Data below:

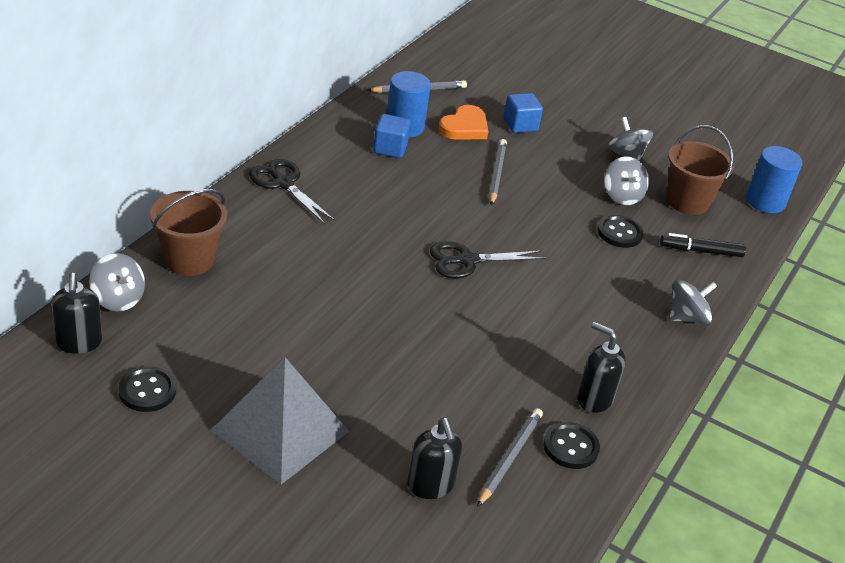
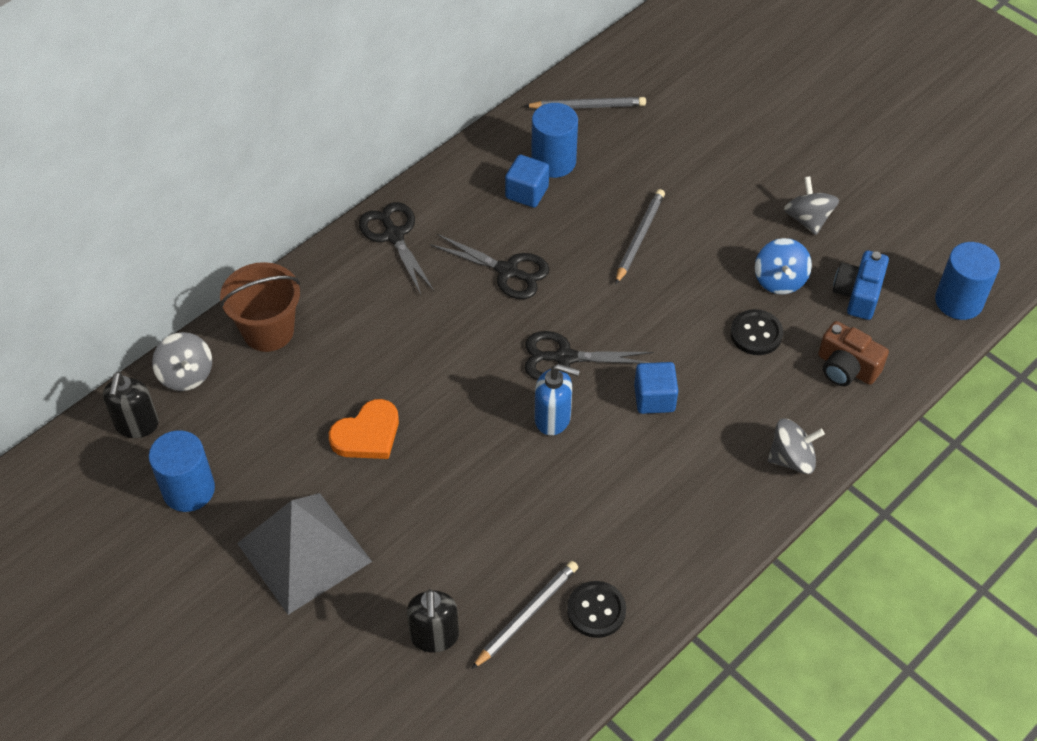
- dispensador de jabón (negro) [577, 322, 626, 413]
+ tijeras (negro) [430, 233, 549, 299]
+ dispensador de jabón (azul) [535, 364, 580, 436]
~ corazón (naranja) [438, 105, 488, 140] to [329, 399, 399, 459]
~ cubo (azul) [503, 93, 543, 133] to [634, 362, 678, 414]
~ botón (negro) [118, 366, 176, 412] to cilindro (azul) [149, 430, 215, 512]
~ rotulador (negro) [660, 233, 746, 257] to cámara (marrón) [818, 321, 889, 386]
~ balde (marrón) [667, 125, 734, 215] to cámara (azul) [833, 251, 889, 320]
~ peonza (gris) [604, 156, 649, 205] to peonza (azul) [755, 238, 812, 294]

End of Data.

## Task to complete
In the entries above, find each line that has the word "jabón". Copy it.

## Response to this exercise
- dispensador de jabón (negro) [577, 322, 626, 413]
+ dispensador de jabón (azul) [535, 364, 580, 436]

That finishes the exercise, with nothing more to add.